* _Aim of the task_: A faithful copy of all the data is required; pictures should not be included.

* _Provided data_:
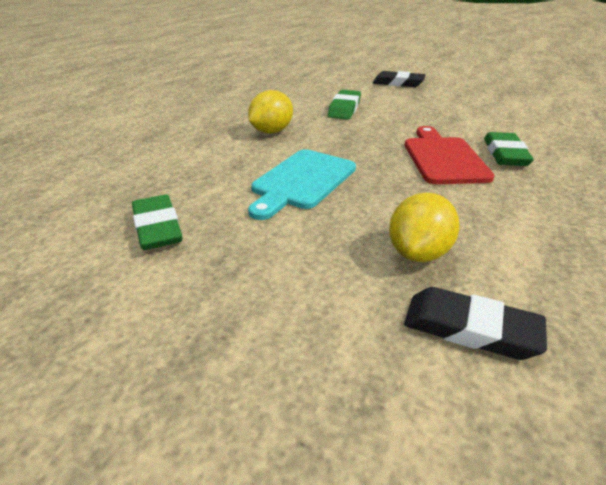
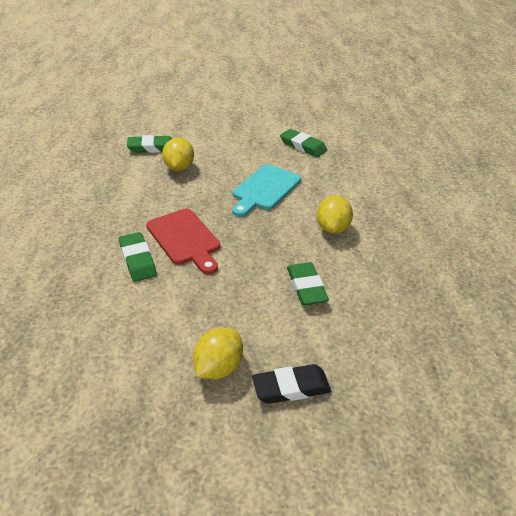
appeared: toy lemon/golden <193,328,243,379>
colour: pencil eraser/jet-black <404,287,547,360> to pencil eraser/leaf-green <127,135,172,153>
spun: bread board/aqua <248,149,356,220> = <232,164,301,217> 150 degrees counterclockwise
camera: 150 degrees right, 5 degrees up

* _Task answer_:
appeared: toy lemon/golden <193,328,243,379>
colour: pencil eraser/jet-black <404,287,547,360> to pencil eraser/leaf-green <127,135,172,153>
spun: bread board/aqua <248,149,356,220> = <232,164,301,217> 150 degrees counterclockwise
camera: 150 degrees right, 5 degrees up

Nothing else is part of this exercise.